• ACTIVITY:
Every entry must be given again exactly.
:: AVAILABLE DATA
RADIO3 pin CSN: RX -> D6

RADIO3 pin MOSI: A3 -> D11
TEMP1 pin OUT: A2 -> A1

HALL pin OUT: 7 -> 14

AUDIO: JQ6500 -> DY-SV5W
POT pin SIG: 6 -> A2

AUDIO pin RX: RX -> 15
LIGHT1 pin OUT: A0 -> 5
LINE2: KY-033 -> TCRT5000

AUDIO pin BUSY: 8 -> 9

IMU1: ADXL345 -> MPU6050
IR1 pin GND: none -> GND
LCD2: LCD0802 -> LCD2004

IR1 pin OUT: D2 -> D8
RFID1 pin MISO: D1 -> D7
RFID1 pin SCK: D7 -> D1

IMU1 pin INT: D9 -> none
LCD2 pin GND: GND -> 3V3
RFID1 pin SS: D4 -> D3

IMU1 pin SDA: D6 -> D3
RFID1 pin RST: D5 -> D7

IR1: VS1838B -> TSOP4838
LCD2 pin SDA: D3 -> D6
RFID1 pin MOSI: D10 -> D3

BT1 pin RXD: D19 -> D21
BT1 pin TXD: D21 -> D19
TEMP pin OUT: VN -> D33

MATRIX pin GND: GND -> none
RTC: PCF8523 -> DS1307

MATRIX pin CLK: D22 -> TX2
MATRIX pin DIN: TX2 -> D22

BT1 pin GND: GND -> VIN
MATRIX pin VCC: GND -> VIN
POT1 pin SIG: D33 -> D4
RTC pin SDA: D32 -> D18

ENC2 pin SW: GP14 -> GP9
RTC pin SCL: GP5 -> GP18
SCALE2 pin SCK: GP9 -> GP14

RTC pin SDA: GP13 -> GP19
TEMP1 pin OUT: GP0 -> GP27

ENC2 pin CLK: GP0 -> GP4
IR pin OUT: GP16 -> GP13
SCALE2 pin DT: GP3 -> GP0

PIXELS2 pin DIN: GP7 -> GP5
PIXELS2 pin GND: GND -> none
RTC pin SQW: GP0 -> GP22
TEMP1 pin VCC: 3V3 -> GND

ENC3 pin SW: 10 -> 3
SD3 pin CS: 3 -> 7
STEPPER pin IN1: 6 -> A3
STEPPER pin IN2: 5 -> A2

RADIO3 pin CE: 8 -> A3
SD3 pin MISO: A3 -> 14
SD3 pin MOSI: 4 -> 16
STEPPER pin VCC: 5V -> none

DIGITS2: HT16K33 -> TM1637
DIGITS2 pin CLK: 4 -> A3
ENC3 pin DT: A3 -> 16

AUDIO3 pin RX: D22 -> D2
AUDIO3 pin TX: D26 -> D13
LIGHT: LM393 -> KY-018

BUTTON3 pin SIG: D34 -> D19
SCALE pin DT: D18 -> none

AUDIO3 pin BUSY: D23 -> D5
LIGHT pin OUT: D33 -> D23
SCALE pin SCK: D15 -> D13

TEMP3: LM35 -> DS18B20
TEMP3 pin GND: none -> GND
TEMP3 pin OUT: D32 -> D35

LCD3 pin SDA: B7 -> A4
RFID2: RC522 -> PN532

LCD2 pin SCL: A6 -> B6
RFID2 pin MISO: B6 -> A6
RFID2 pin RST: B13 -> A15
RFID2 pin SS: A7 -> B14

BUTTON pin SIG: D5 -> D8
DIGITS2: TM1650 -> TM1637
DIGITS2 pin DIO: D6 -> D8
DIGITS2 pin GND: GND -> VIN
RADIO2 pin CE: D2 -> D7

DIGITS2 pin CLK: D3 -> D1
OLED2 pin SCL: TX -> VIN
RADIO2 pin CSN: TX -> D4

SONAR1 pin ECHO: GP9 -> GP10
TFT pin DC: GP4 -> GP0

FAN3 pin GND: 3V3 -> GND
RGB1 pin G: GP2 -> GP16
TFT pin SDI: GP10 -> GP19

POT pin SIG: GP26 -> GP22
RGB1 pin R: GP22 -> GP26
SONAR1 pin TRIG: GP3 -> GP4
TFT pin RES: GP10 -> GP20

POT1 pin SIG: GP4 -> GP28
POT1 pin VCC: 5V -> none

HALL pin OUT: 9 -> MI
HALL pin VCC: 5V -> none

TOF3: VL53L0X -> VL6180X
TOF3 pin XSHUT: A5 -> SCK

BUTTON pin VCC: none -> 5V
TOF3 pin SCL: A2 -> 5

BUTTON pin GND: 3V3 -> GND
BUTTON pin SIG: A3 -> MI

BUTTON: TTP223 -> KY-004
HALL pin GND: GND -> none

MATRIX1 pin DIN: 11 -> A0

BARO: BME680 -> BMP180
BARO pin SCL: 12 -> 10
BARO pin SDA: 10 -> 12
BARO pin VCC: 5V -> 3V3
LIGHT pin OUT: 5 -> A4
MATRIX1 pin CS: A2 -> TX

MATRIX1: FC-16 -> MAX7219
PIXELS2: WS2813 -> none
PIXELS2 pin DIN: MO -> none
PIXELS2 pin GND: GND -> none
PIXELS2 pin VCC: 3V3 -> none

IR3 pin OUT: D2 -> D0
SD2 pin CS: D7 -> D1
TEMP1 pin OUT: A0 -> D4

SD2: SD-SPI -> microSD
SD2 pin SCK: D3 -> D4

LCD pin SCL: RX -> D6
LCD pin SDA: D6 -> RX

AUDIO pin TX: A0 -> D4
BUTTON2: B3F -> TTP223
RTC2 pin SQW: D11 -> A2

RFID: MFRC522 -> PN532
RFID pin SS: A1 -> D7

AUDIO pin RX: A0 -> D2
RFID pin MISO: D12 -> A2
::::
• EXERCISE RESPONSE:
RADIO3 pin CSN: RX -> D6

RADIO3 pin MOSI: A3 -> D11
TEMP1 pin OUT: A2 -> A1

HALL pin OUT: 7 -> 14

AUDIO: JQ6500 -> DY-SV5W
POT pin SIG: 6 -> A2

AUDIO pin RX: RX -> 15
LIGHT1 pin OUT: A0 -> 5
LINE2: KY-033 -> TCRT5000

AUDIO pin BUSY: 8 -> 9

IMU1: ADXL345 -> MPU6050
IR1 pin GND: none -> GND
LCD2: LCD0802 -> LCD2004

IR1 pin OUT: D2 -> D8
RFID1 pin MISO: D1 -> D7
RFID1 pin SCK: D7 -> D1

IMU1 pin INT: D9 -> none
LCD2 pin GND: GND -> 3V3
RFID1 pin SS: D4 -> D3

IMU1 pin SDA: D6 -> D3
RFID1 pin RST: D5 -> D7

IR1: VS1838B -> TSOP4838
LCD2 pin SDA: D3 -> D6
RFID1 pin MOSI: D10 -> D3

BT1 pin RXD: D19 -> D21
BT1 pin TXD: D21 -> D19
TEMP pin OUT: VN -> D33

MATRIX pin GND: GND -> none
RTC: PCF8523 -> DS1307

MATRIX pin CLK: D22 -> TX2
MATRIX pin DIN: TX2 -> D22

BT1 pin GND: GND -> VIN
MATRIX pin VCC: GND -> VIN
POT1 pin SIG: D33 -> D4
RTC pin SDA: D32 -> D18

ENC2 pin SW: GP14 -> GP9
RTC pin SCL: GP5 -> GP18
SCALE2 pin SCK: GP9 -> GP14

RTC pin SDA: GP13 -> GP19
TEMP1 pin OUT: GP0 -> GP27

ENC2 pin CLK: GP0 -> GP4
IR pin OUT: GP16 -> GP13
SCALE2 pin DT: GP3 -> GP0

PIXELS2 pin DIN: GP7 -> GP5
PIXELS2 pin GND: GND -> none
RTC pin SQW: GP0 -> GP22
TEMP1 pin VCC: 3V3 -> GND

ENC3 pin SW: 10 -> 3
SD3 pin CS: 3 -> 7
STEPPER pin IN1: 6 -> A3
STEPPER pin IN2: 5 -> A2

RADIO3 pin CE: 8 -> A3
SD3 pin MISO: A3 -> 14
SD3 pin MOSI: 4 -> 16
STEPPER pin VCC: 5V -> none

DIGITS2: HT16K33 -> TM1637
DIGITS2 pin CLK: 4 -> A3
ENC3 pin DT: A3 -> 16

AUDIO3 pin RX: D22 -> D2
AUDIO3 pin TX: D26 -> D13
LIGHT: LM393 -> KY-018

BUTTON3 pin SIG: D34 -> D19
SCALE pin DT: D18 -> none

AUDIO3 pin BUSY: D23 -> D5
LIGHT pin OUT: D33 -> D23
SCALE pin SCK: D15 -> D13

TEMP3: LM35 -> DS18B20
TEMP3 pin GND: none -> GND
TEMP3 pin OUT: D32 -> D35

LCD3 pin SDA: B7 -> A4
RFID2: RC522 -> PN532

LCD2 pin SCL: A6 -> B6
RFID2 pin MISO: B6 -> A6
RFID2 pin RST: B13 -> A15
RFID2 pin SS: A7 -> B14

BUTTON pin SIG: D5 -> D8
DIGITS2: TM1650 -> TM1637
DIGITS2 pin DIO: D6 -> D8
DIGITS2 pin GND: GND -> VIN
RADIO2 pin CE: D2 -> D7

DIGITS2 pin CLK: D3 -> D1
OLED2 pin SCL: TX -> VIN
RADIO2 pin CSN: TX -> D4

SONAR1 pin ECHO: GP9 -> GP10
TFT pin DC: GP4 -> GP0

FAN3 pin GND: 3V3 -> GND
RGB1 pin G: GP2 -> GP16
TFT pin SDI: GP10 -> GP19

POT pin SIG: GP26 -> GP22
RGB1 pin R: GP22 -> GP26
SONAR1 pin TRIG: GP3 -> GP4
TFT pin RES: GP10 -> GP20

POT1 pin SIG: GP4 -> GP28
POT1 pin VCC: 5V -> none

HALL pin OUT: 9 -> MI
HALL pin VCC: 5V -> none

TOF3: VL53L0X -> VL6180X
TOF3 pin XSHUT: A5 -> SCK

BUTTON pin VCC: none -> 5V
TOF3 pin SCL: A2 -> 5

BUTTON pin GND: 3V3 -> GND
BUTTON pin SIG: A3 -> MI

BUTTON: TTP223 -> KY-004
HALL pin GND: GND -> none

MATRIX1 pin DIN: 11 -> A0

BARO: BME680 -> BMP180
BARO pin SCL: 12 -> 10
BARO pin SDA: 10 -> 12
BARO pin VCC: 5V -> 3V3
LIGHT pin OUT: 5 -> A4
MATRIX1 pin CS: A2 -> TX

MATRIX1: FC-16 -> MAX7219
PIXELS2: WS2813 -> none
PIXELS2 pin DIN: MO -> none
PIXELS2 pin GND: GND -> none
PIXELS2 pin VCC: 3V3 -> none

IR3 pin OUT: D2 -> D0
SD2 pin CS: D7 -> D1
TEMP1 pin OUT: A0 -> D4

SD2: SD-SPI -> microSD
SD2 pin SCK: D3 -> D4

LCD pin SCL: RX -> D6
LCD pin SDA: D6 -> RX

AUDIO pin TX: A0 -> D4
BUTTON2: B3F -> TTP223
RTC2 pin SQW: D11 -> A2

RFID: MFRC522 -> PN532
RFID pin SS: A1 -> D7

AUDIO pin RX: A0 -> D2
RFID pin MISO: D12 -> A2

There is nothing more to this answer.